WORK ITEM
Give back every record word for word, but keep the pictures out.

Structured diff data
=== Begin Enclosure ===

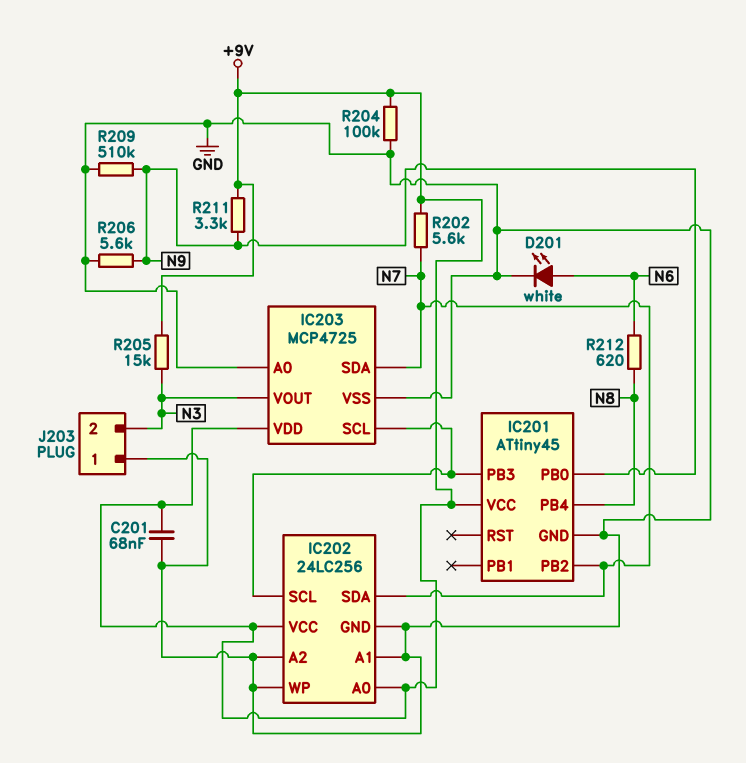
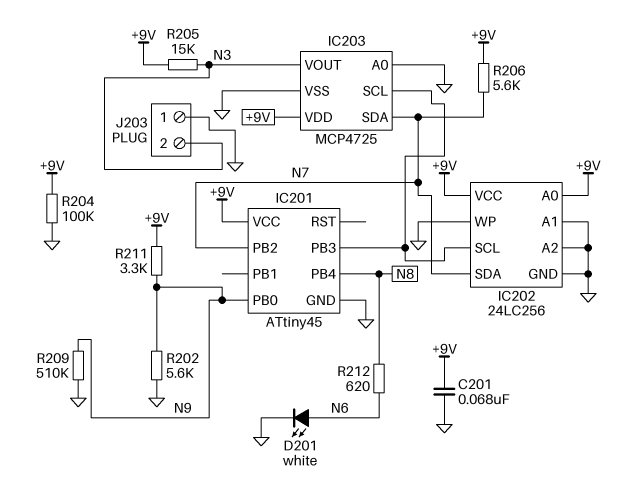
R202: 5.6k (+9V, N7) -> 5.6k (GND, N9)
R206: 5.6k (GND, N9) -> 5.6k (+9V, N7)

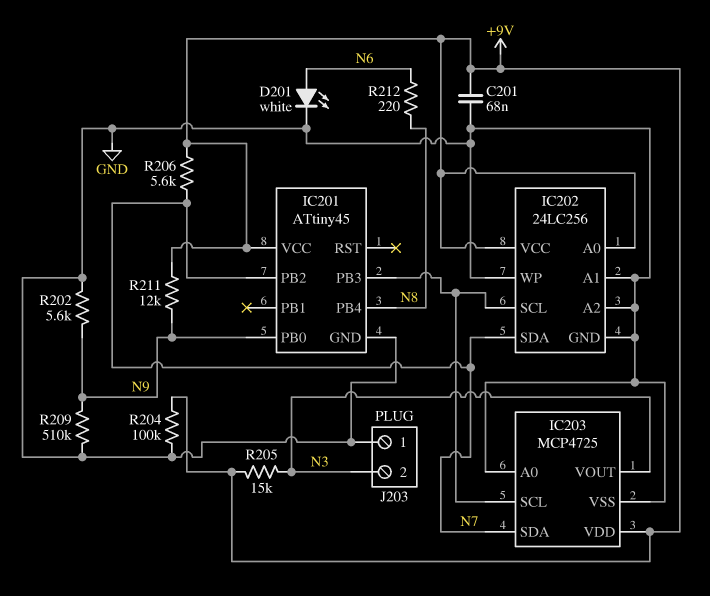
R211: 3.3k (+9V, N9) -> 12k (+9V, N9)
R212: 620 (N6, N8) -> 220 (N6, N8)

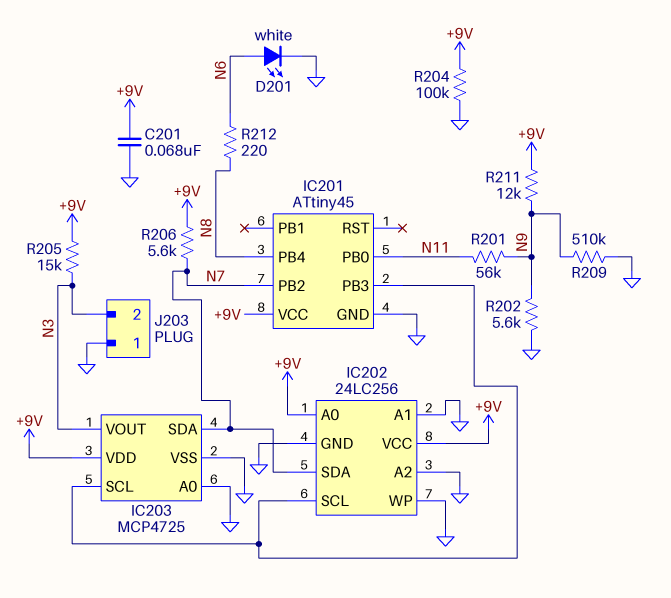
IC201 pin PB0: N9 -> N11
R201: none -> 56k (N9, N11)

=== End Enclosure ===

RESULT
R202: 5.6k (+9V, N7) -> 5.6k (GND, N9)
R206: 5.6k (GND, N9) -> 5.6k (+9V, N7)

R211: 3.3k (+9V, N9) -> 12k (+9V, N9)
R212: 620 (N6, N8) -> 220 (N6, N8)

IC201 pin PB0: N9 -> N11
R201: none -> 56k (N9, N11)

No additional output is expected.